Available data:
====================

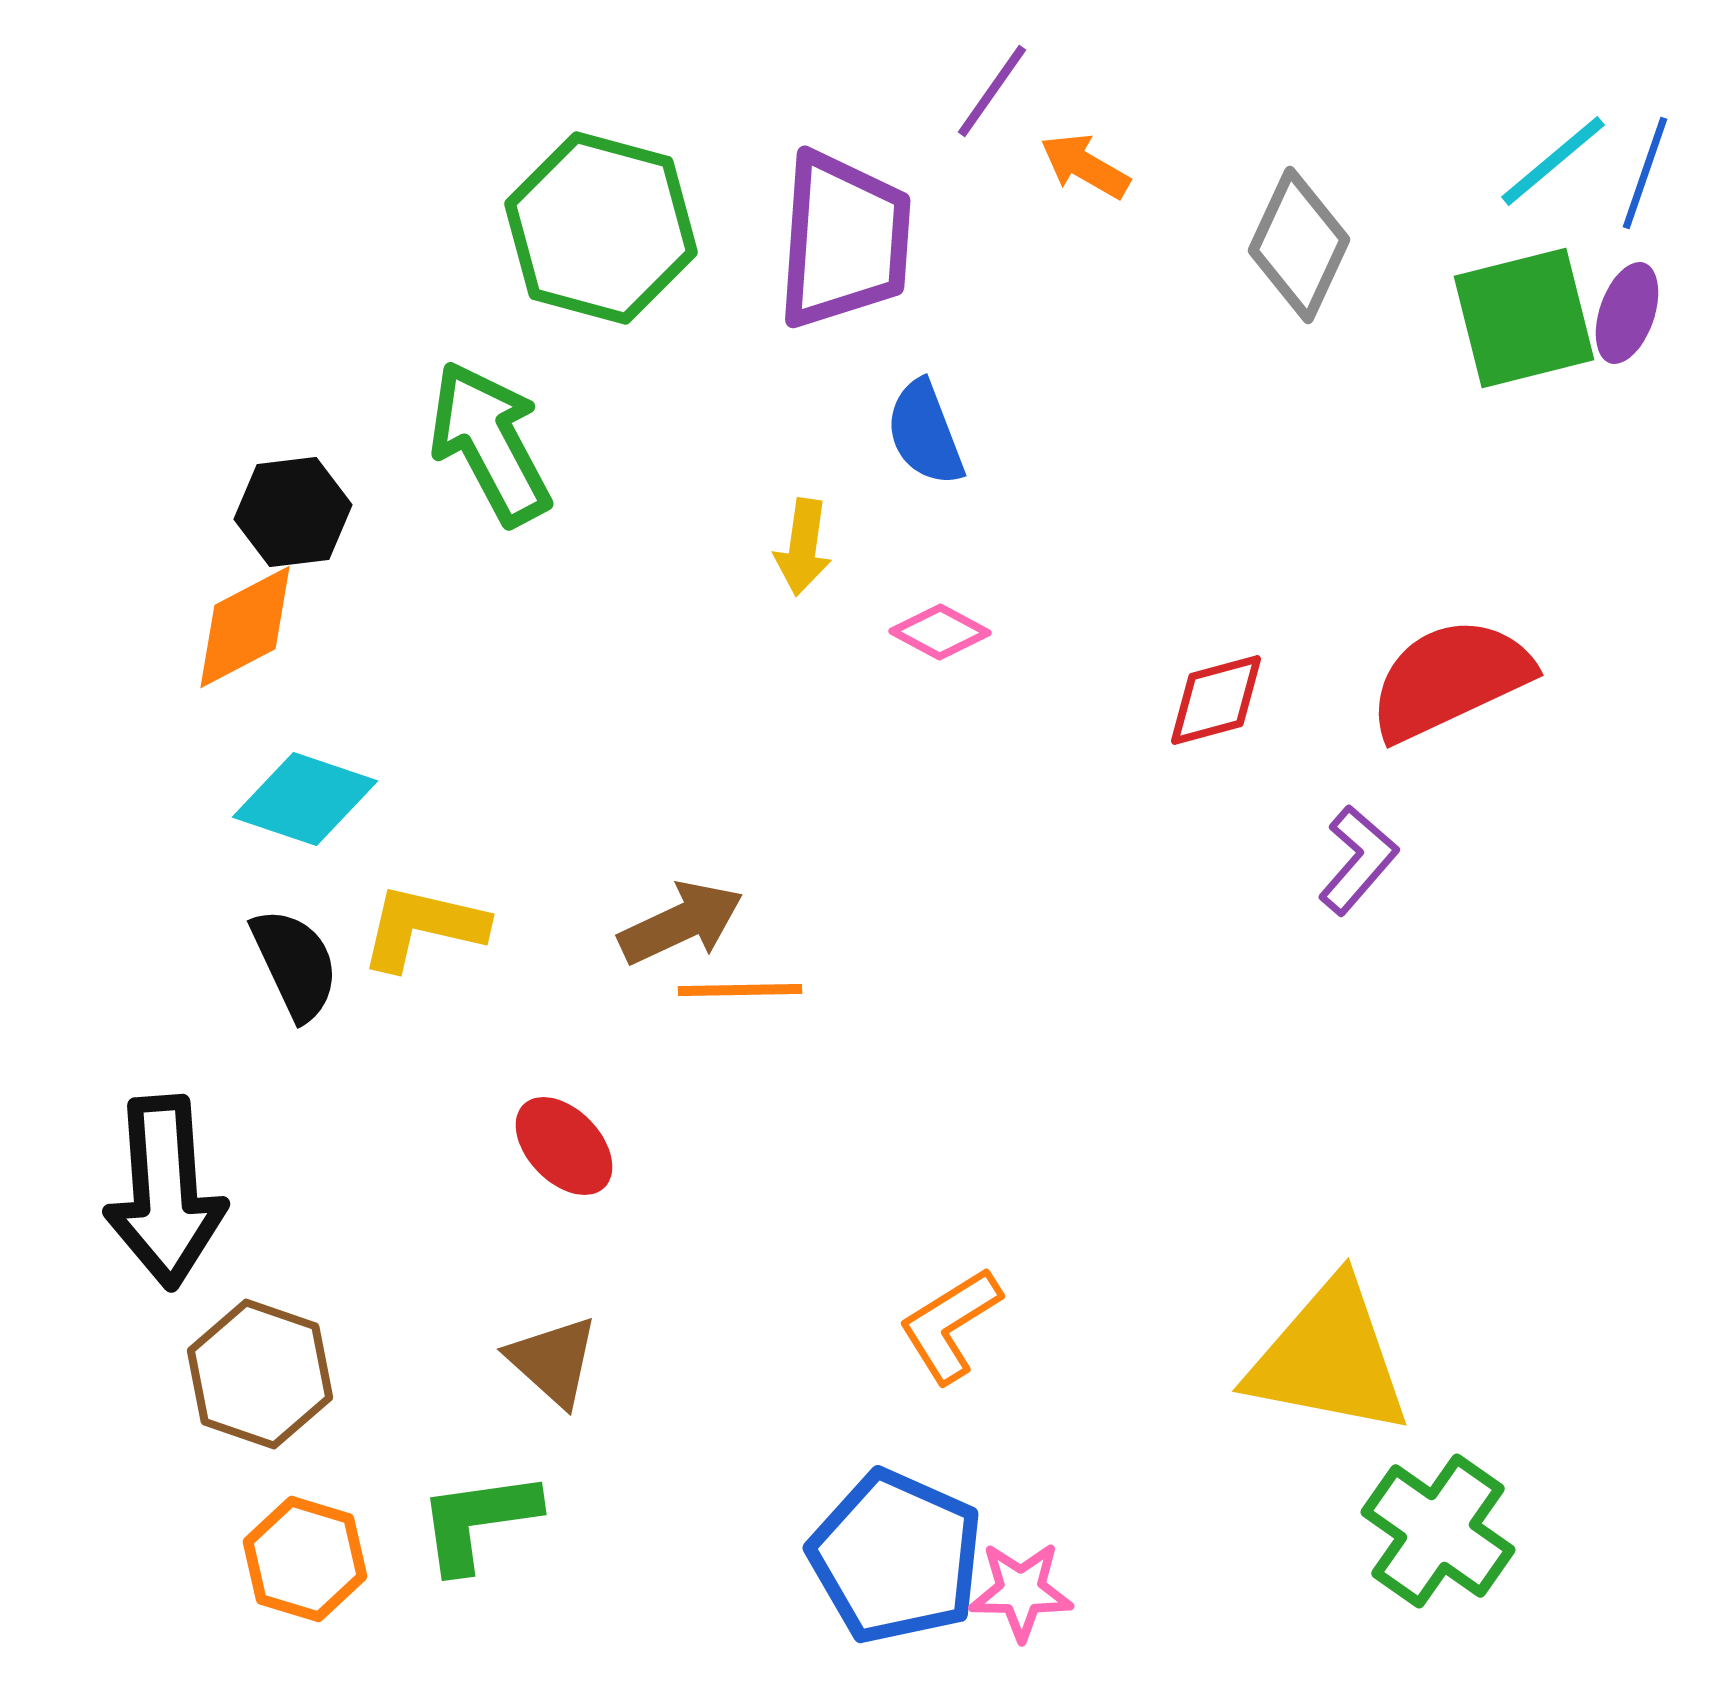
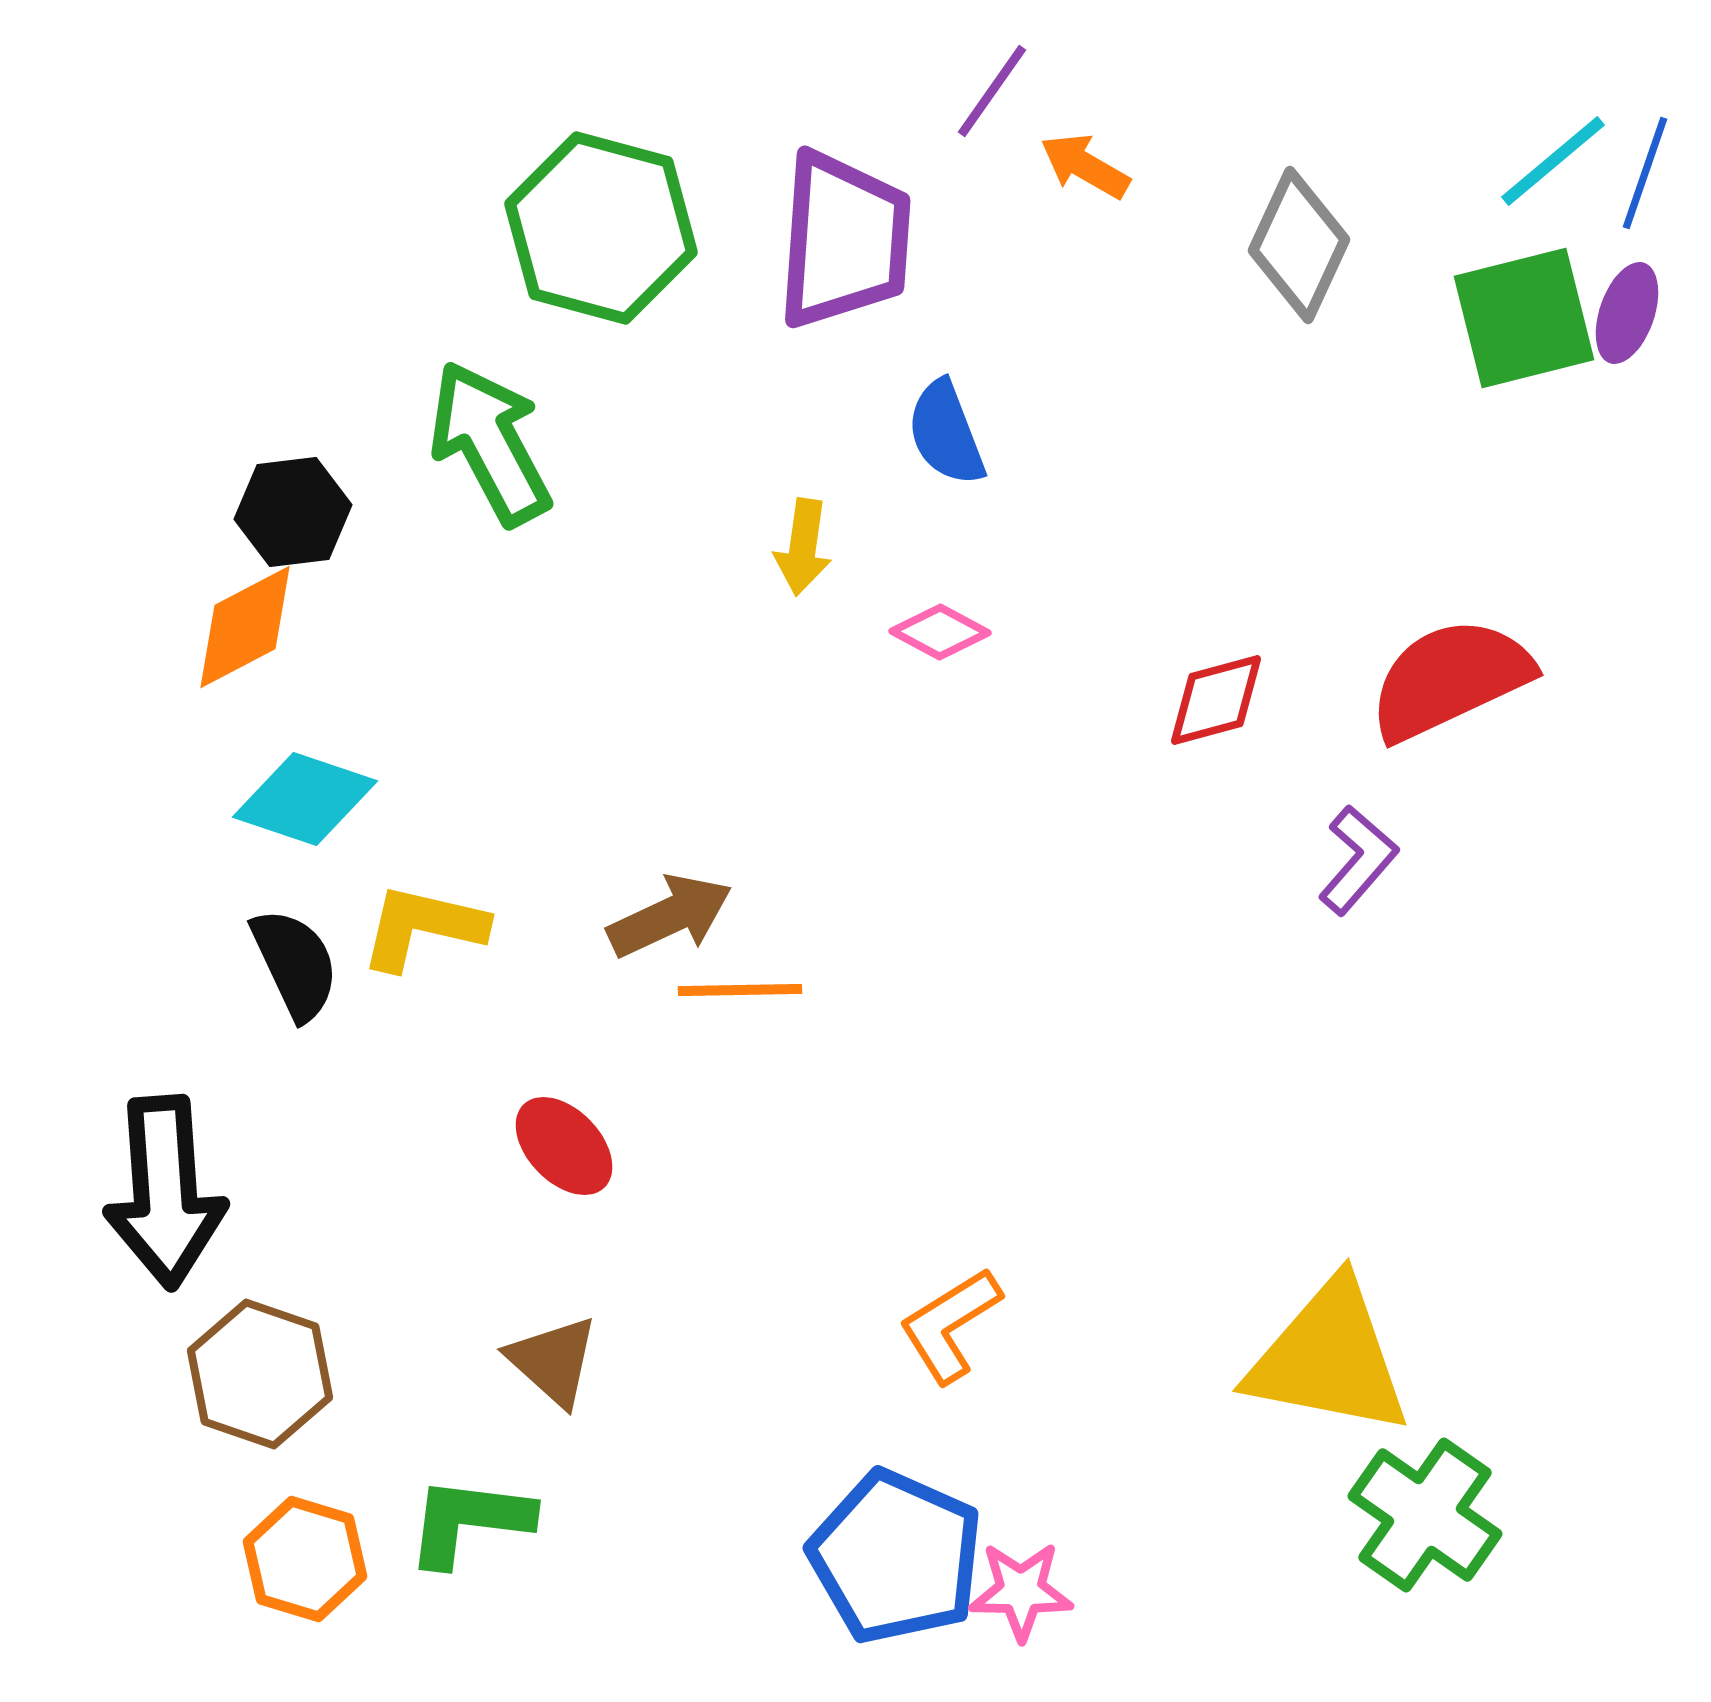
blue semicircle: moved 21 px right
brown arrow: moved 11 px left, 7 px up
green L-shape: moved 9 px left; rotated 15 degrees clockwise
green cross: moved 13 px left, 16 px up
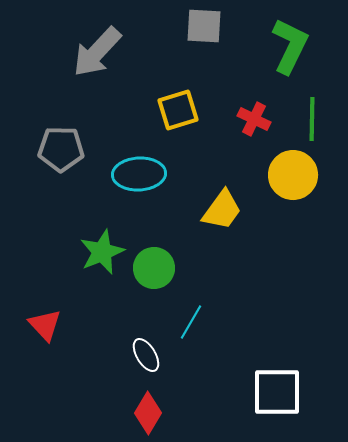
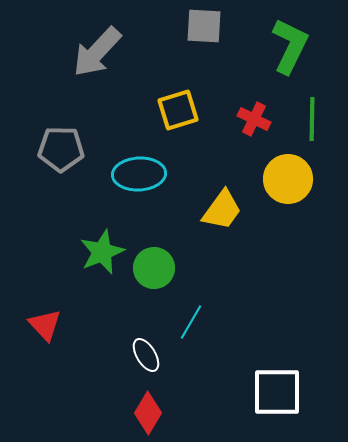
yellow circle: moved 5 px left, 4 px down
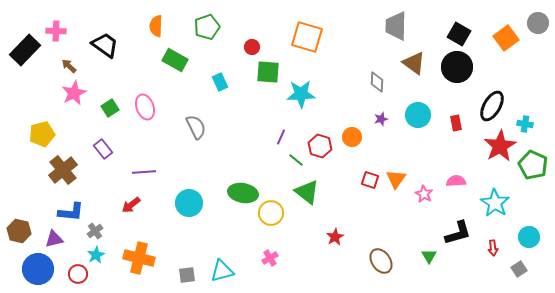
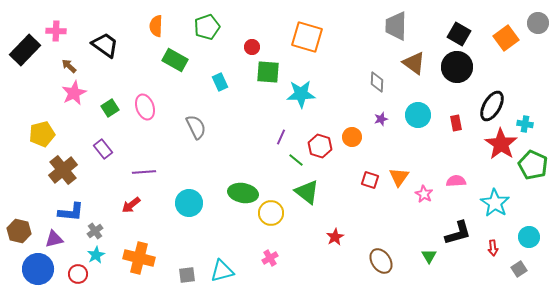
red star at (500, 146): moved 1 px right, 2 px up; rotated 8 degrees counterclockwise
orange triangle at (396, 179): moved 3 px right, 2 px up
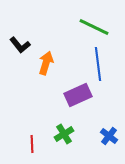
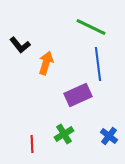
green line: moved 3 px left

====================

Work instruction: Where does the word "left" show up in the material? Copy out each line that has it.

Response area:
brown arrow: moved 11 px left, 7 px up
green L-shape: moved 9 px left; rotated 15 degrees clockwise
green cross: moved 13 px left, 16 px up
yellow circle: moved 5 px left, 4 px down
green line: moved 3 px left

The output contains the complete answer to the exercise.